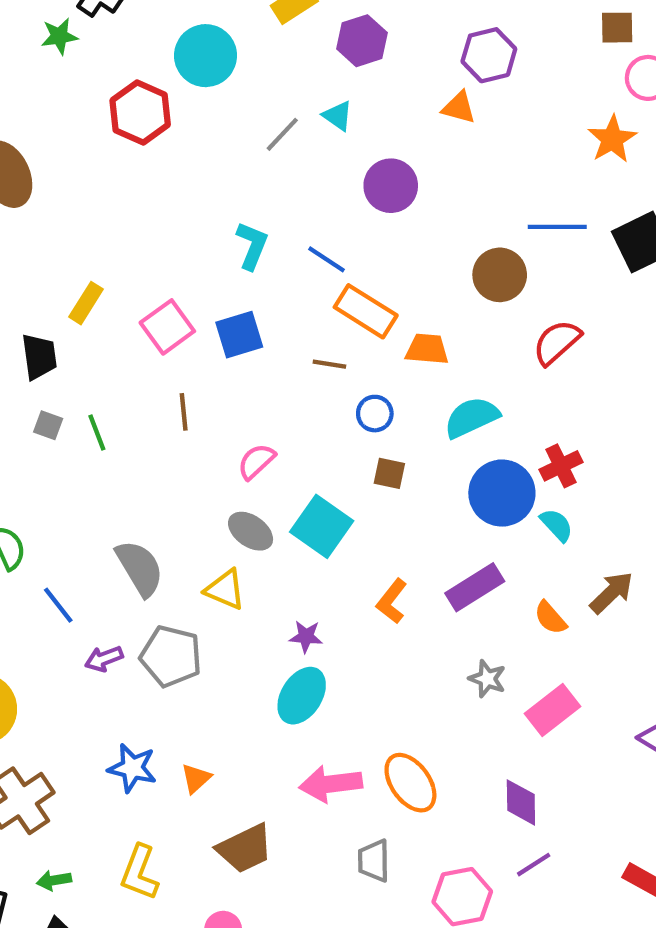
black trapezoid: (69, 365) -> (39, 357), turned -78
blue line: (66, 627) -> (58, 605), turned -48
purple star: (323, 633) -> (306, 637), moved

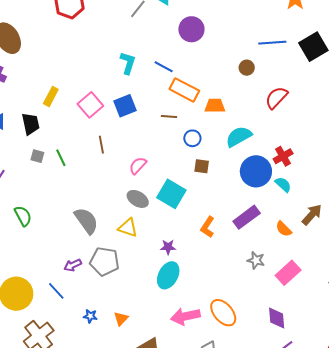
brown circle: (500, 275) -> (247, 68), size x0.6
blue line: (58, 605) -> (56, 291), moved
blue star: (132, 768) -> (90, 316), size x0.6

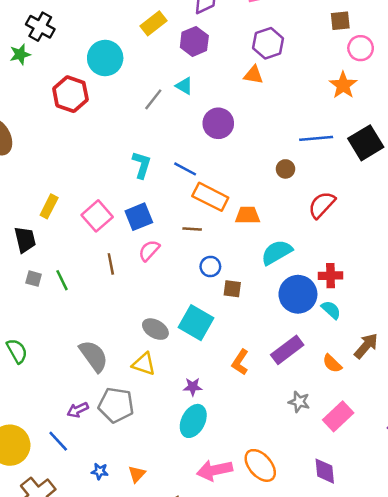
blue circle: (192, 138) -> (210, 267), moved
red cross: (283, 156) -> (331, 276), turned 30
pink semicircle: (138, 166) -> (149, 251), moved

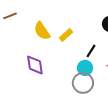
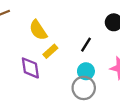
yellow rectangle: (66, 35) -> (50, 51), moved
black line: (91, 51) -> (86, 45), moved

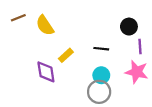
yellow semicircle: (38, 30) -> (45, 25), moved
black line: (86, 45) -> (101, 49), turned 64

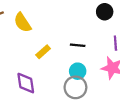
black circle: (129, 27) -> (105, 12), moved
purple diamond: (46, 72) -> (26, 83), moved

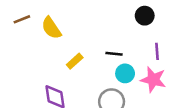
cyan circle: (78, 71) -> (125, 73), moved

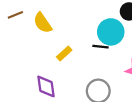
cyan circle: (125, 73) -> (111, 32), moved, size x1.5

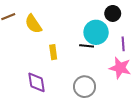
yellow rectangle: (64, 53) -> (53, 52), turned -56

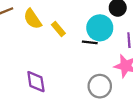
yellow rectangle: (53, 52) -> (58, 29), moved, turned -32
gray circle: (85, 87) -> (100, 86), moved

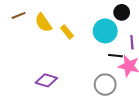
black line: (90, 42) -> (115, 56), moved
purple diamond: (36, 82) -> (46, 80), turned -65

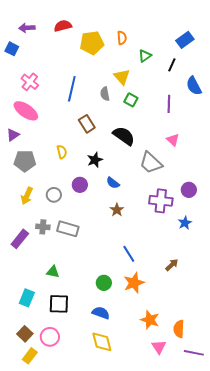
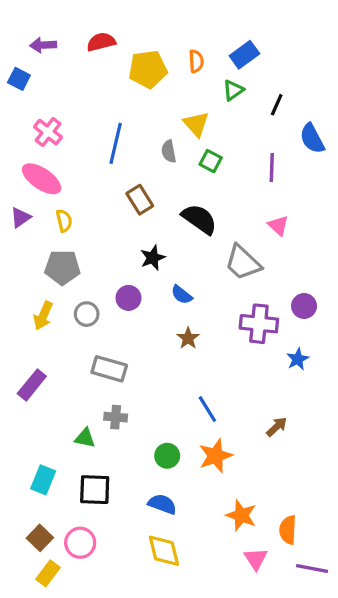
blue rectangle: (185, 40) -> (244, 55), moved
yellow semicircle: (62, 152) -> (64, 221), moved
gray pentagon: (25, 161) -> (62, 267), moved
gray cross: (43, 227) -> (116, 417), moved

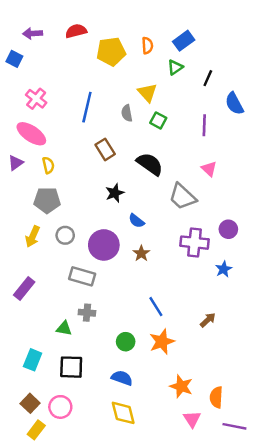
purple circle: (128, 298) -> (104, 245), moved, size x1.6

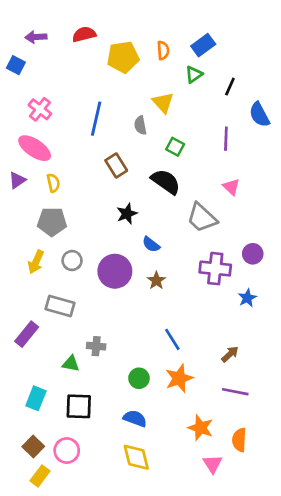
green square: (158, 120) -> (175, 147), moved
gray rectangle: (82, 276) -> (60, 306), moved
purple rectangle: (24, 288) -> (27, 334), moved
purple line: (234, 426) -> (235, 392), moved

——————

• **Problem description**: Give the lines above again exactly, from the one containing "black circle: (129, 27) -> (105, 12), moved" to the one containing "yellow rectangle: (53, 52)", both included, but leave out the pictures.

• **Output for this exercise**:
black circle: (129, 27) -> (105, 12), moved
purple diamond: (46, 72) -> (26, 83), moved

cyan circle: (78, 71) -> (125, 73), moved

cyan circle: (125, 73) -> (111, 32), moved, size x1.5

yellow rectangle: (64, 53) -> (53, 52), turned -56

yellow rectangle: (53, 52) -> (58, 29), moved, turned -32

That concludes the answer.